Problem:
Reproduce the lines of the records between the line containing "Question: Among these" and the line containing "You are trying", inclusive, leaving out the pictures.

(Collected data entries)
-=-=-=-=-

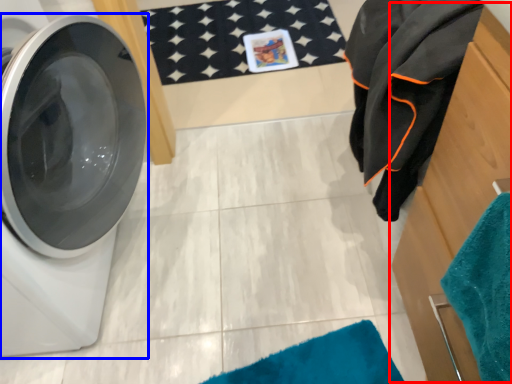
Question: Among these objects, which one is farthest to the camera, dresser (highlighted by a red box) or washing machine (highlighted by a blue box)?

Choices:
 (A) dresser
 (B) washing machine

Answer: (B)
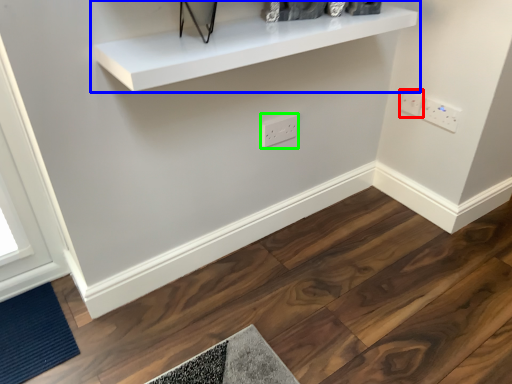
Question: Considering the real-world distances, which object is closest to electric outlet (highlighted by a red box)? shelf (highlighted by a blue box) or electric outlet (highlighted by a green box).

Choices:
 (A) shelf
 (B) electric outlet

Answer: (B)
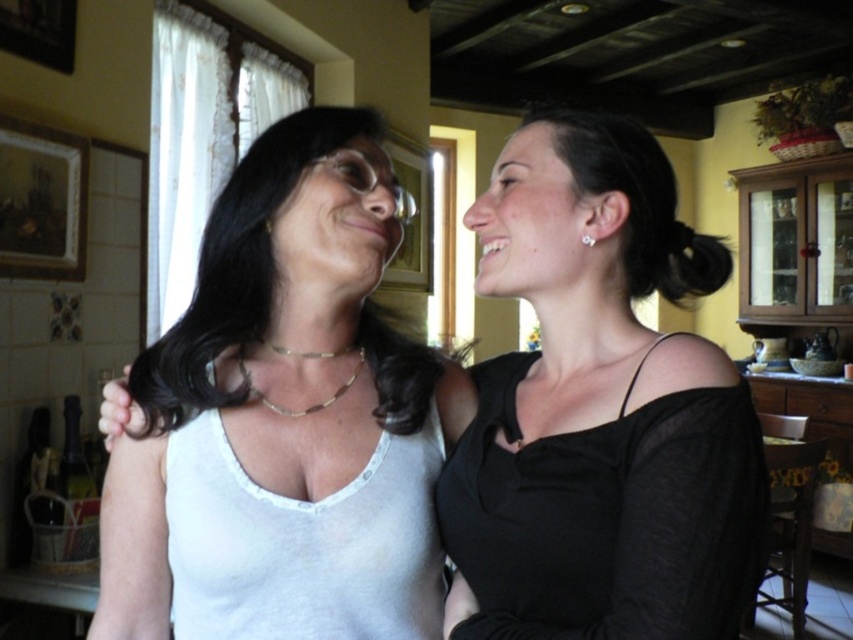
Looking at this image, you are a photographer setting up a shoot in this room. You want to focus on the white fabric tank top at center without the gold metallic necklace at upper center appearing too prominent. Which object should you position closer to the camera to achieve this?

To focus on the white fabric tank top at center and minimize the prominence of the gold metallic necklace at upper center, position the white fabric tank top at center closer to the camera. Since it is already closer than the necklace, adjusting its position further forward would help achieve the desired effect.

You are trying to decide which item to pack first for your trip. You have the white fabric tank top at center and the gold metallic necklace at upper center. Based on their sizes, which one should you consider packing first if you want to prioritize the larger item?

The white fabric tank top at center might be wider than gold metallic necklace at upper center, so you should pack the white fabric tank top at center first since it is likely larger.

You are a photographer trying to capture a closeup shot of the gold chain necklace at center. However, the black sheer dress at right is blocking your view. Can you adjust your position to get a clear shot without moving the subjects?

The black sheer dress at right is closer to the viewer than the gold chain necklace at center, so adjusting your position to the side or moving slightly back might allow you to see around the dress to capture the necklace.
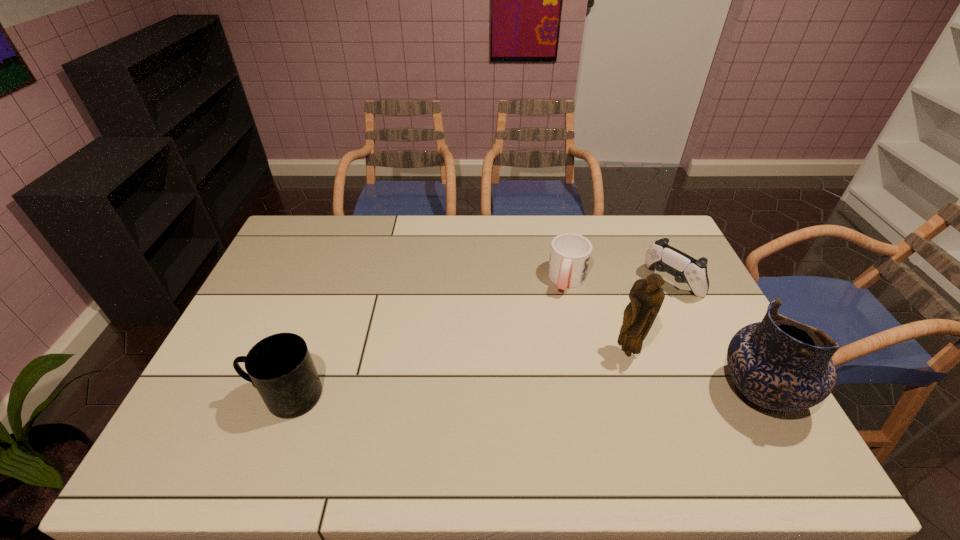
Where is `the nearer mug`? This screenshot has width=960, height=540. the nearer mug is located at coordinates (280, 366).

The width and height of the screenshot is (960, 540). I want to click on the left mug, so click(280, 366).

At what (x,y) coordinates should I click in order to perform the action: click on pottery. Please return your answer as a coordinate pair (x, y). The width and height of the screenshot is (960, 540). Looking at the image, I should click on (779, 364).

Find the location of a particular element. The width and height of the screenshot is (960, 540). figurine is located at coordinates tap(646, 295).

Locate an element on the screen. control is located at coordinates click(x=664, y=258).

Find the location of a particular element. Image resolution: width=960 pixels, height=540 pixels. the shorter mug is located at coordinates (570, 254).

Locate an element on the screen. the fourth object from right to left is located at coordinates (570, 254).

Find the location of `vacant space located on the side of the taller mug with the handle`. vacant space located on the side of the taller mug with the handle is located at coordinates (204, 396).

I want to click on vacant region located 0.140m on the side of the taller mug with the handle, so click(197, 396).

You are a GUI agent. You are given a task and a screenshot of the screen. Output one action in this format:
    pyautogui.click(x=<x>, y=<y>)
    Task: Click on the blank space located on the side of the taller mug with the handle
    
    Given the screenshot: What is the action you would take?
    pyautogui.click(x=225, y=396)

-=-=-=-=-

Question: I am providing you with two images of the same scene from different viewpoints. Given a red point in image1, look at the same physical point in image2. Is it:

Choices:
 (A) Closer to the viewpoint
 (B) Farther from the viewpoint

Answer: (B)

-=-=-=-=-

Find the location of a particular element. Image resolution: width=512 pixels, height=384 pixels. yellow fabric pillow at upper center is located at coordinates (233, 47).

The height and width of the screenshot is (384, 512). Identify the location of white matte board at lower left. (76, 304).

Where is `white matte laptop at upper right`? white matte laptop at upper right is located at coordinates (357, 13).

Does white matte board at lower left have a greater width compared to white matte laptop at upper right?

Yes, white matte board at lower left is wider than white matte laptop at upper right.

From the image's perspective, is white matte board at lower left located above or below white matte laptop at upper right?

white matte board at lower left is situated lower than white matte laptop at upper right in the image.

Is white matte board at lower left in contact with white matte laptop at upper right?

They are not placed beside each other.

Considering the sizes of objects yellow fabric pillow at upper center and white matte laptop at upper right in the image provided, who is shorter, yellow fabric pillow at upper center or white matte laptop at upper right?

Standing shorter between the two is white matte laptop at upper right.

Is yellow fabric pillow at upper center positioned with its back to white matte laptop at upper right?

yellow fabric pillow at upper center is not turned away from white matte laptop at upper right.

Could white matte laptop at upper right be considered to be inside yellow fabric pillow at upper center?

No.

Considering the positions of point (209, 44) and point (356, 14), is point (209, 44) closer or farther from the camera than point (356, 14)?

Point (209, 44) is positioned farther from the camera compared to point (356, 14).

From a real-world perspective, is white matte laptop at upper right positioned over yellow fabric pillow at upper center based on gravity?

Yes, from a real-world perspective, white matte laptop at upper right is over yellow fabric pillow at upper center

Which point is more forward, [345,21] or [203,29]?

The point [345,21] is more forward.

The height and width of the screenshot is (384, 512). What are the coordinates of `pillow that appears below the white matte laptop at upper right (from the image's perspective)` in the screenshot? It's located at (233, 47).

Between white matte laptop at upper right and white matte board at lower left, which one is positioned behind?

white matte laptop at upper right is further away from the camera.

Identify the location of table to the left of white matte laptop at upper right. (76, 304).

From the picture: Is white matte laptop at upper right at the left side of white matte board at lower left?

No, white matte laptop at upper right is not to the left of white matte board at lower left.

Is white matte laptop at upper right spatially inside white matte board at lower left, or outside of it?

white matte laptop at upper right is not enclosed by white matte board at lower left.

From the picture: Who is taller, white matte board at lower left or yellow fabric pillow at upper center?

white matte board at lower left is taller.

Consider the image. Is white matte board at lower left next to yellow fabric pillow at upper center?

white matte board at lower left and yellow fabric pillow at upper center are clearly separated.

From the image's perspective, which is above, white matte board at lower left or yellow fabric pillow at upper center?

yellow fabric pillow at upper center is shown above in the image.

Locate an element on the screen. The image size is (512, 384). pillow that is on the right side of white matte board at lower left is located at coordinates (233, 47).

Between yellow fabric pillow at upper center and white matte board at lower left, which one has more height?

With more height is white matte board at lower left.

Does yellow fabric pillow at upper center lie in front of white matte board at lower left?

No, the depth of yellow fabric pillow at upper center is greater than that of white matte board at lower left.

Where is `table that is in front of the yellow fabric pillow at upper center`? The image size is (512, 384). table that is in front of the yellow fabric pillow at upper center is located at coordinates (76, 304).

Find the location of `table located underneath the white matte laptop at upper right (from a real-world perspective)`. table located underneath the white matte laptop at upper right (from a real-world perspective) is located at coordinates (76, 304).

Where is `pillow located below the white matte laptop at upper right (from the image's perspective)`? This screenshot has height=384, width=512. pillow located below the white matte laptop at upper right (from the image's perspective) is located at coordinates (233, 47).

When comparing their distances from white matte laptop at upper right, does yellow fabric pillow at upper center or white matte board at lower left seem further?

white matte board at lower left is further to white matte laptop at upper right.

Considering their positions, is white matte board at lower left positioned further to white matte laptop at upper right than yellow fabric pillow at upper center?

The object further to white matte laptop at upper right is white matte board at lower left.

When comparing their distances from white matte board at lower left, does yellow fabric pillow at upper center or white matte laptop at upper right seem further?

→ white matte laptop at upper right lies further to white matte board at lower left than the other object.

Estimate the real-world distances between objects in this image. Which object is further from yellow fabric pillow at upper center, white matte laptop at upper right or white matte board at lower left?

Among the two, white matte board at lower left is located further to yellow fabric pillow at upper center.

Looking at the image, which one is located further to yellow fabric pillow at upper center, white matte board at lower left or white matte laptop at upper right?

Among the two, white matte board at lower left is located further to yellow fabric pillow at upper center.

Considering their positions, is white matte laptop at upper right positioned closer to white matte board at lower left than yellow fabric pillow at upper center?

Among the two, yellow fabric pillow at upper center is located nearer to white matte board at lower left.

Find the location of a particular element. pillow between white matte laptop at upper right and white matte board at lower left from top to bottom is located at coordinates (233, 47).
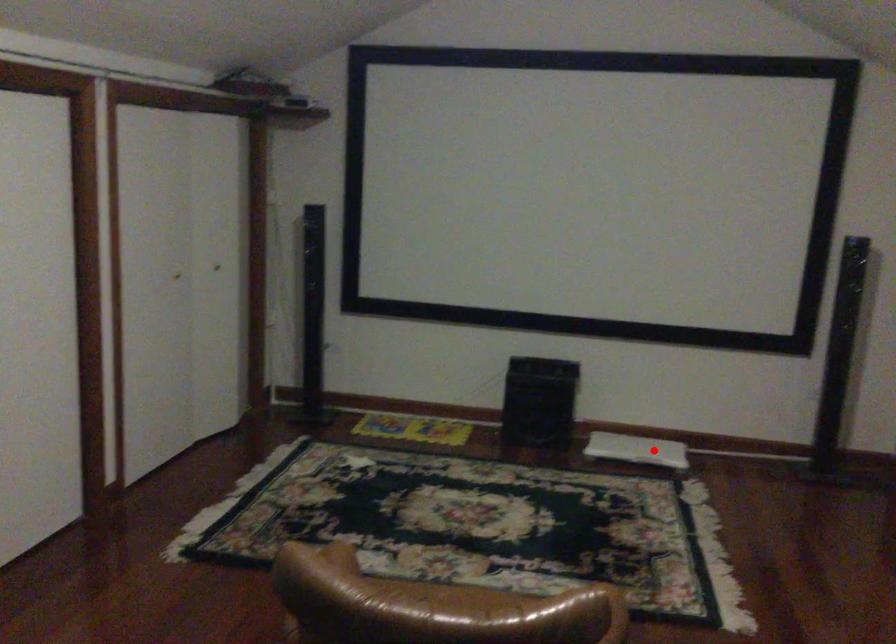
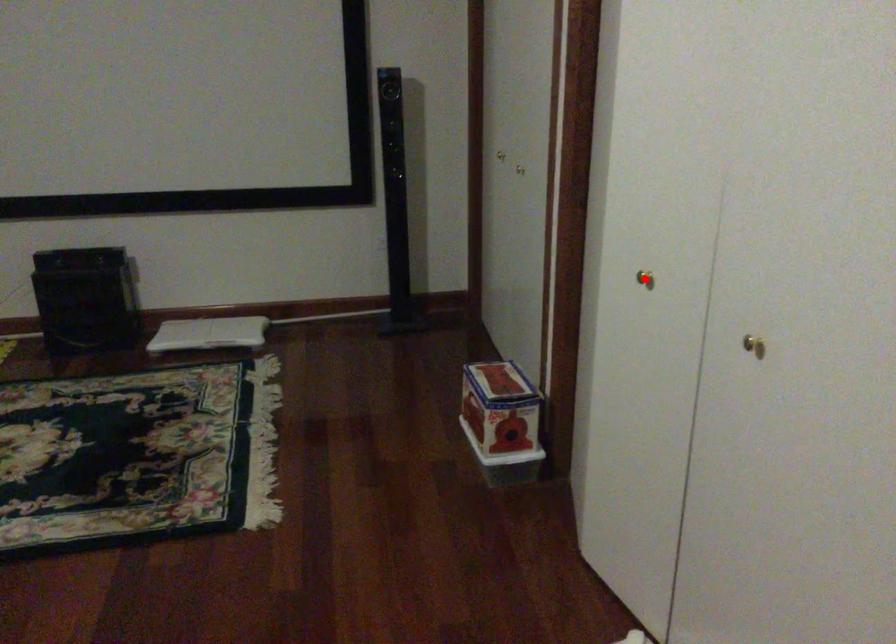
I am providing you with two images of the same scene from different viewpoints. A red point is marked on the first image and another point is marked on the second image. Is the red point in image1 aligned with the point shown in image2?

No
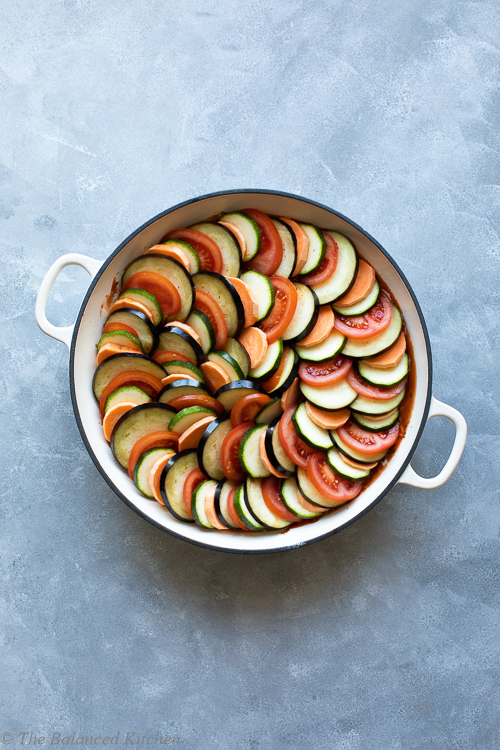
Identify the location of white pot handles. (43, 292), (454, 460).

-=-=-=-=-

The completed task:
Question: Among these objects, which one is farthest to the camera, dresser (highlighted by a red box) or washing machine (highlighted by a blue box)?

Choices:
 (A) dresser
 (B) washing machine

Answer: (B)
Question: Considering the real-world distances, which object is closest to electric outlet (highlighted by a red box)? shelf (highlighted by a blue box) or electric outlet (highlighted by a green box).

Choices:
 (A) shelf
 (B) electric outlet

Answer: (B)
Looking at this image, you are a photographer setting up a shoot in this room. You want to focus on the white fabric tank top at center without the gold metallic necklace at upper center appearing too prominent. Which object should you position closer to the camera to achieve this?

To focus on the white fabric tank top at center and minimize the prominence of the gold metallic necklace at upper center, position the white fabric tank top at center closer to the camera. Since it is already closer than the necklace, adjusting its position further forward would help achieve the desired effect.

You are trying to decide which item to pack first for your trip. You have the white fabric tank top at center and the gold metallic necklace at upper center. Based on their sizes, which one should you consider packing first if you want to prioritize the larger item?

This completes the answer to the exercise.